For the entries below, the result should be an exact transcription of the lines from the one with "purple fish [319,355,381,439] -> none" up to and including the one with "brown rocket [735,262,800,351] -> none", and only those.

- Excerpted data -
□ □ □
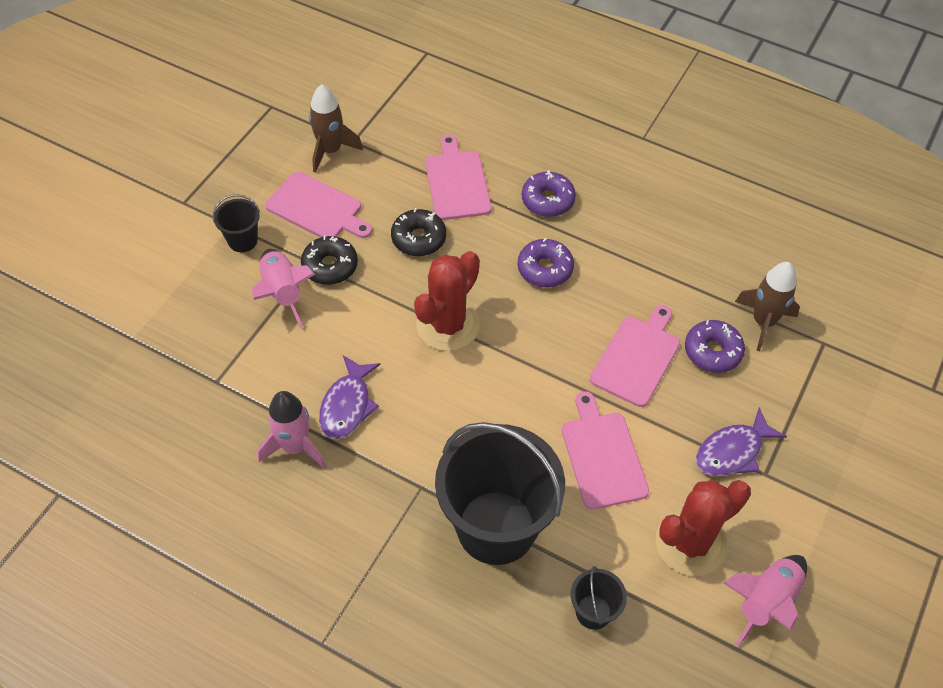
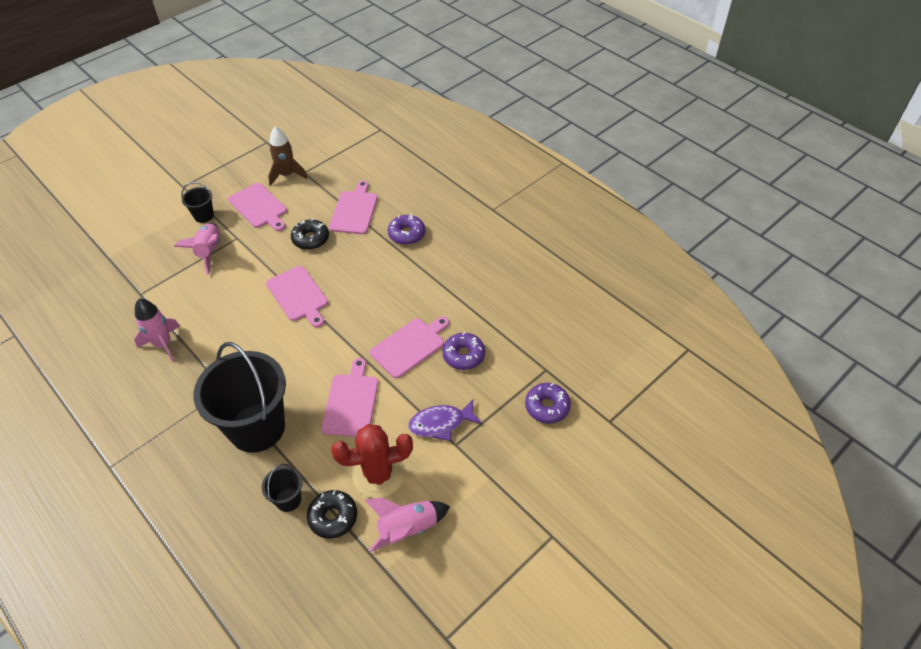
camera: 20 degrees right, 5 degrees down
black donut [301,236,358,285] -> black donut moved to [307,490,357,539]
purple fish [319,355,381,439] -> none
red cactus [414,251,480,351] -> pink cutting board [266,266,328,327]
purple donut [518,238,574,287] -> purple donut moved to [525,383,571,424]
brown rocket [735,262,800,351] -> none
□ □ □
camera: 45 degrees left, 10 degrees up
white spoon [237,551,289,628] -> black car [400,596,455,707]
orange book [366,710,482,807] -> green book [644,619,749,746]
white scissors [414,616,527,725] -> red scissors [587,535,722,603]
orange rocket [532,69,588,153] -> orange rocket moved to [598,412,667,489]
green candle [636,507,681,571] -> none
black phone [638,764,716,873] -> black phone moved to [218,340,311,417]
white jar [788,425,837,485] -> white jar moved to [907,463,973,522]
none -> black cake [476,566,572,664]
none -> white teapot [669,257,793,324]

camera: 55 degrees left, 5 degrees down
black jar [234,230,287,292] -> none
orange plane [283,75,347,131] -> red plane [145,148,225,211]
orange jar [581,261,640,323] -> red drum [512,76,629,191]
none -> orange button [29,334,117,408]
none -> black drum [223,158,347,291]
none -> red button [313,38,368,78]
□ □ □
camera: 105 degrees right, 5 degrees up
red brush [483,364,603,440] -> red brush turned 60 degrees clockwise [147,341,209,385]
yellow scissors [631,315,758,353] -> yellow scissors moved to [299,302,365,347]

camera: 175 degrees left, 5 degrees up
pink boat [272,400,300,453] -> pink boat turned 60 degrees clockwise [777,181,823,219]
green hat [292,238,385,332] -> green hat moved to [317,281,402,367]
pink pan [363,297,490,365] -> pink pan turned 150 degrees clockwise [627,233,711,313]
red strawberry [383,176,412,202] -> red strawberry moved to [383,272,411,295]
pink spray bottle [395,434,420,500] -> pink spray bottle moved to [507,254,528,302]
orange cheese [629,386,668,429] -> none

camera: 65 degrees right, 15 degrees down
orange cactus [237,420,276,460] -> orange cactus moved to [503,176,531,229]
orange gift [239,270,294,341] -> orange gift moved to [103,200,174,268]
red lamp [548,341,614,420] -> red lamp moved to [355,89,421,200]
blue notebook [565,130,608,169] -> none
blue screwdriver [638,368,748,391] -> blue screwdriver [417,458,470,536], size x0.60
□ □ □
- Task solution -
purple fish [319,355,381,439] -> none
red cactus [414,251,480,351] -> pink cutting board [266,266,328,327]
purple donut [518,238,574,287] -> purple donut moved to [525,383,571,424]
brown rocket [735,262,800,351] -> none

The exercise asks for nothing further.